Spot each line in the data below containing "carrot" and copy it.

- Provided entries
○ ○ ○ ○ ○

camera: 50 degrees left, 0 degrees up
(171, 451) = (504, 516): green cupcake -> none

○ ○ ○ ○ ○

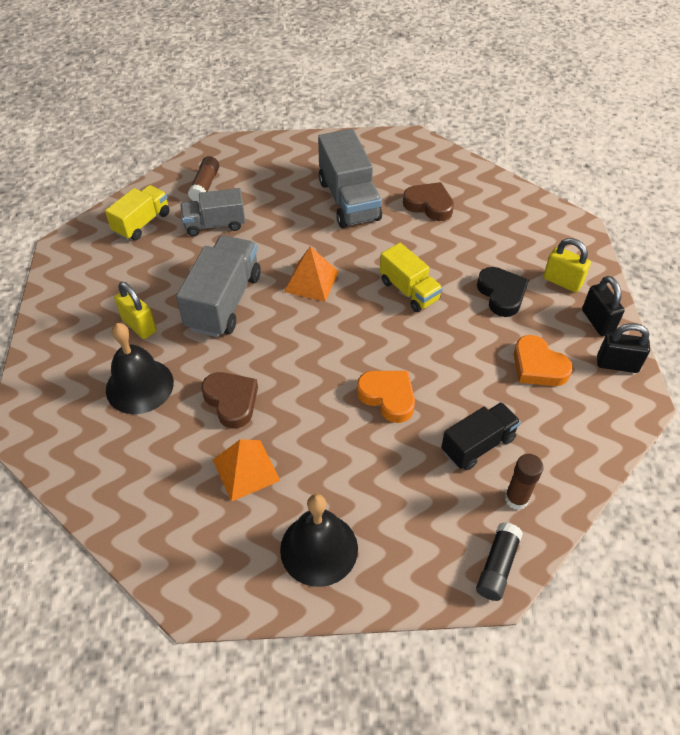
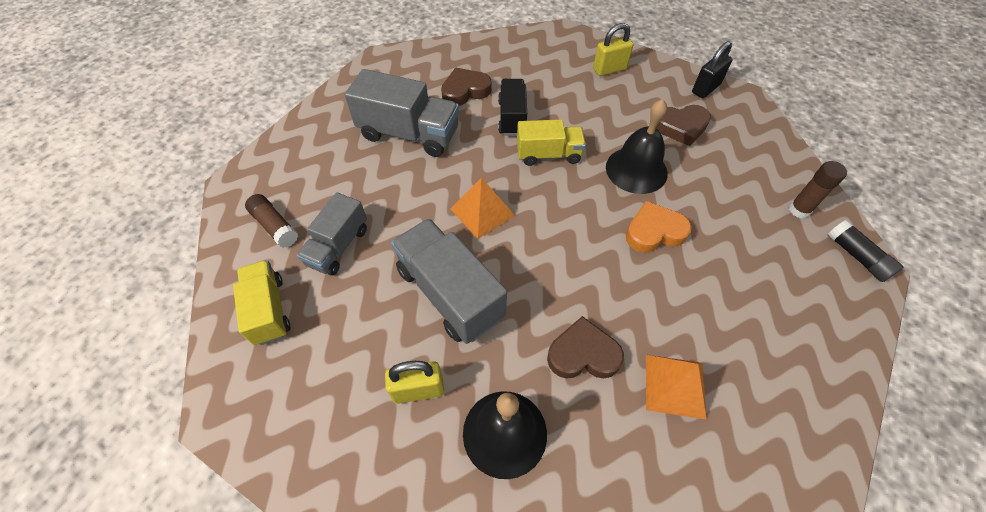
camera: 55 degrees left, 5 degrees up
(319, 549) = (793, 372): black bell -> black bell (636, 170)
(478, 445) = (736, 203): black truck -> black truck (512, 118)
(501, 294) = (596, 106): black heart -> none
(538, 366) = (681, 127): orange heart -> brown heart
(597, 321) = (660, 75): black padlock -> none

○ ○ ○ ○ ○

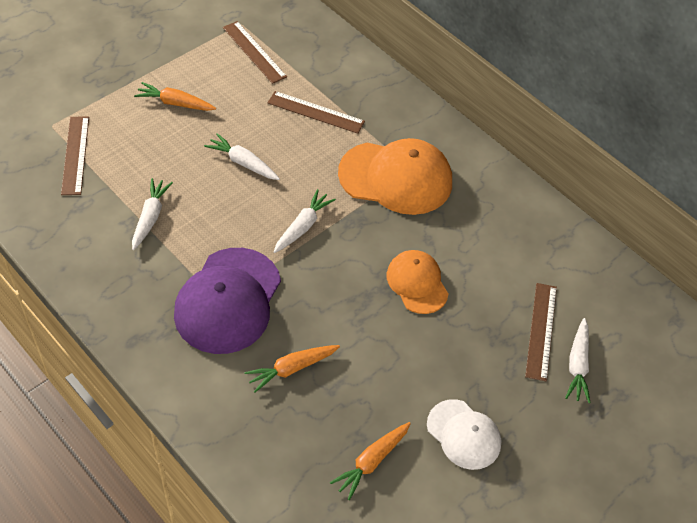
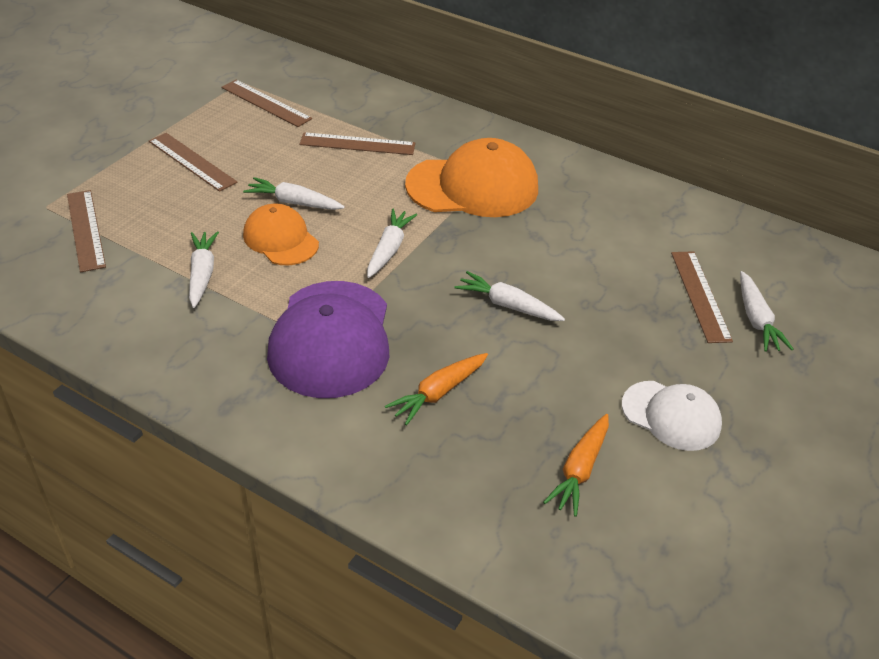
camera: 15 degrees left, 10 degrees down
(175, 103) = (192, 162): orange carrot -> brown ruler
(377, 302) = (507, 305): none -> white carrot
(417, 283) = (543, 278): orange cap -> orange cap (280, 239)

○ ○ ○ ○ ○

- Solved exercise
(175, 103) = (192, 162): orange carrot -> brown ruler
(377, 302) = (507, 305): none -> white carrot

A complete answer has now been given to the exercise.